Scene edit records
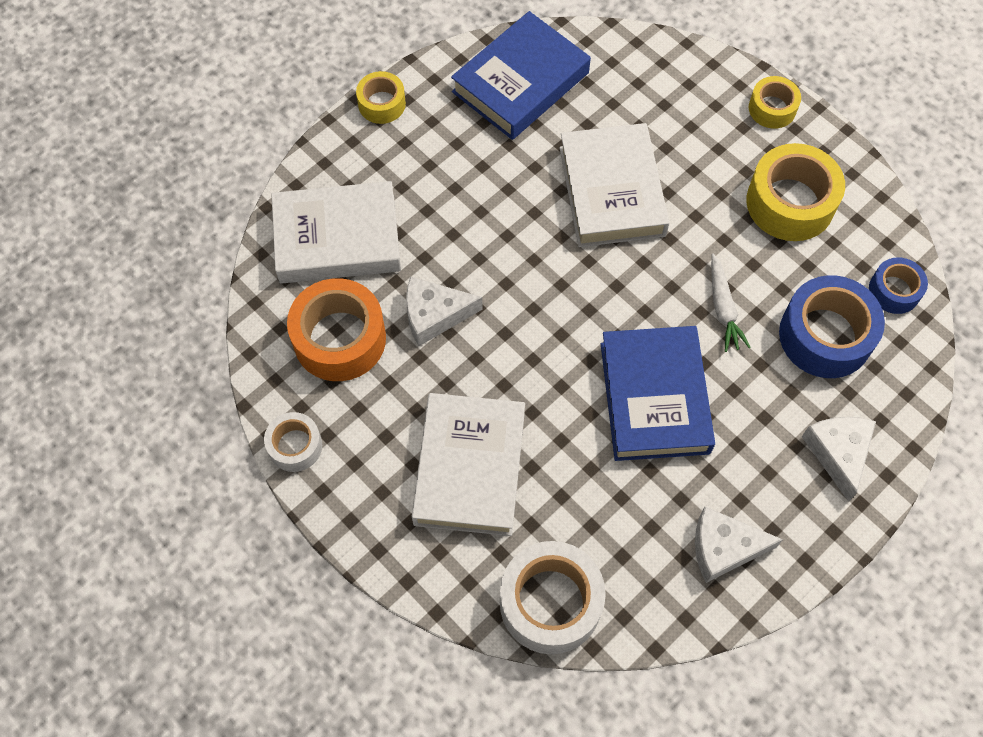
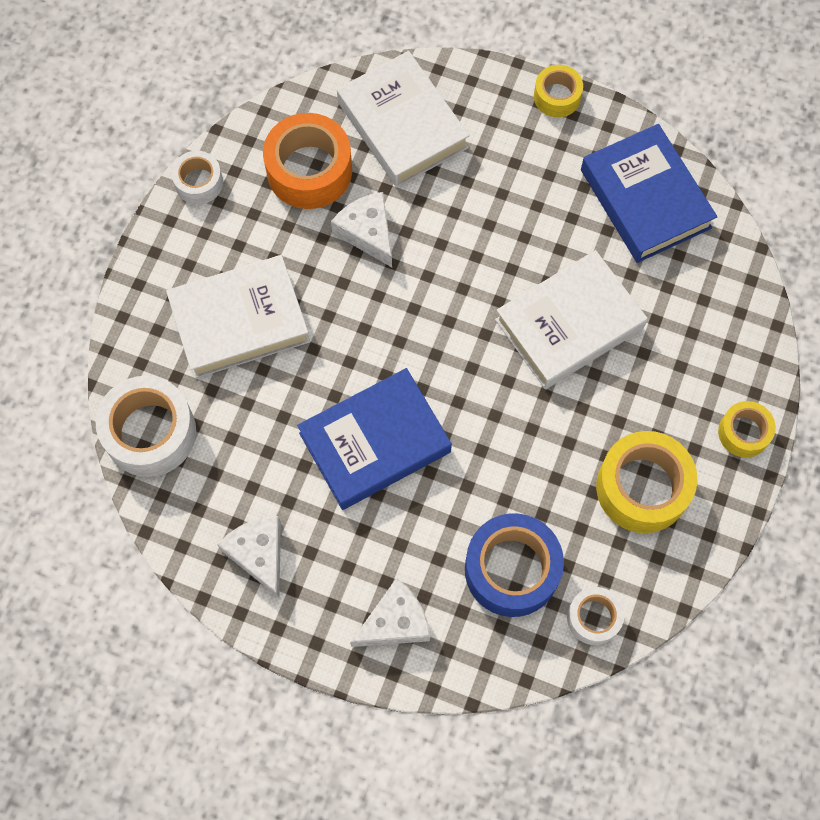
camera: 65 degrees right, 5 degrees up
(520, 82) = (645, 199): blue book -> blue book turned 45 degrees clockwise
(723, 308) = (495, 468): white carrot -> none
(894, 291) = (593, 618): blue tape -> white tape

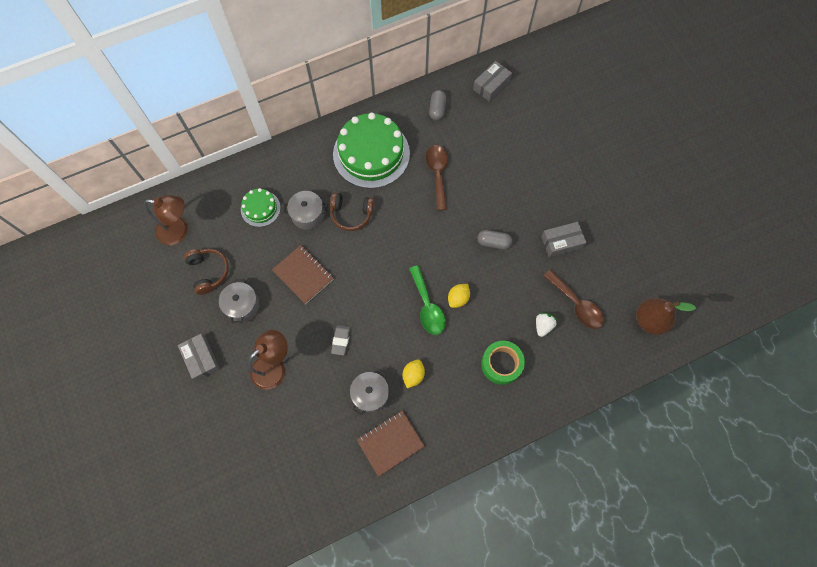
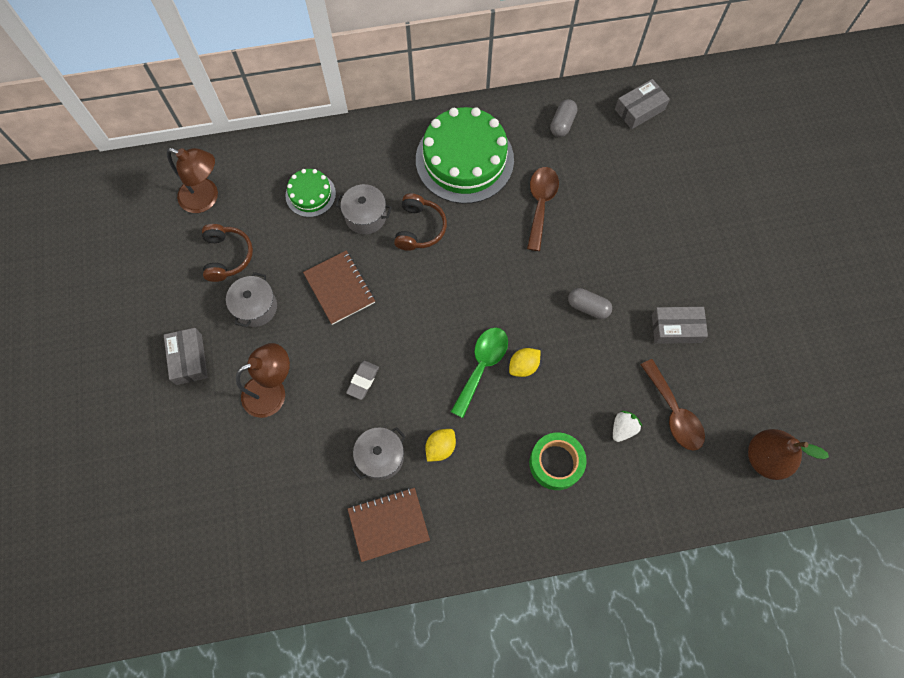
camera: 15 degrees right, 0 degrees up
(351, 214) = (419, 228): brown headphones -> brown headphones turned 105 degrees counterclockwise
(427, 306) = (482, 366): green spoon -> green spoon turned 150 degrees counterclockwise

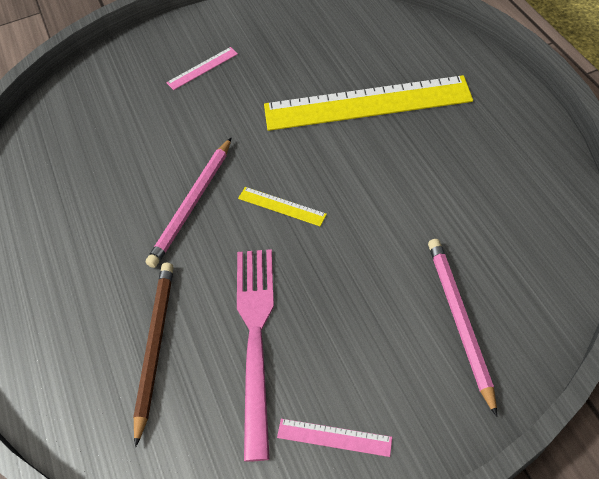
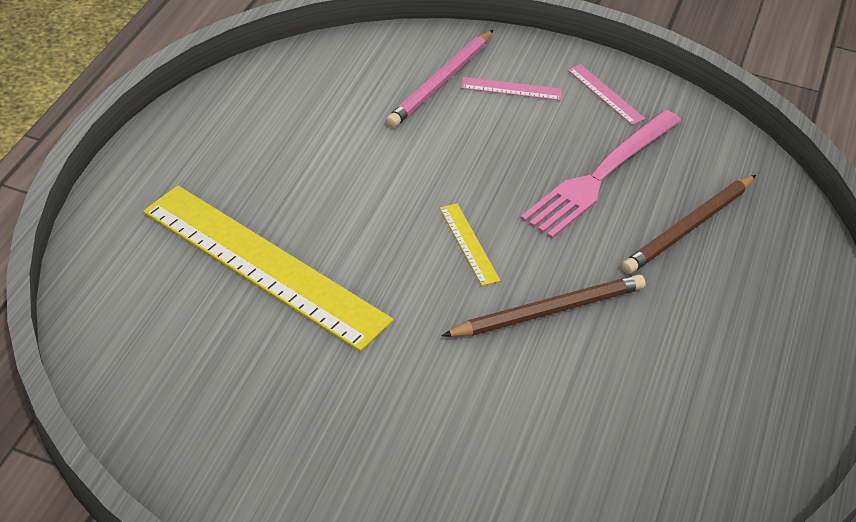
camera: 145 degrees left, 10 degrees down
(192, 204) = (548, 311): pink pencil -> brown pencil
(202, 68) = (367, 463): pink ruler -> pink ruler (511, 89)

What the exercise asks
Leave nothing out but the pictures when transcribing the records.

Exercise response
camera: 65 degrees right, 5 degrees up
(520, 82) = (645, 199): blue book -> blue book turned 45 degrees clockwise
(723, 308) = (495, 468): white carrot -> none
(894, 291) = (593, 618): blue tape -> white tape

camera: 15 degrees right, 0 degrees up
(351, 214) = (419, 228): brown headphones -> brown headphones turned 105 degrees counterclockwise
(427, 306) = (482, 366): green spoon -> green spoon turned 150 degrees counterclockwise

camera: 145 degrees left, 10 degrees down
(192, 204) = (548, 311): pink pencil -> brown pencil
(202, 68) = (367, 463): pink ruler -> pink ruler (511, 89)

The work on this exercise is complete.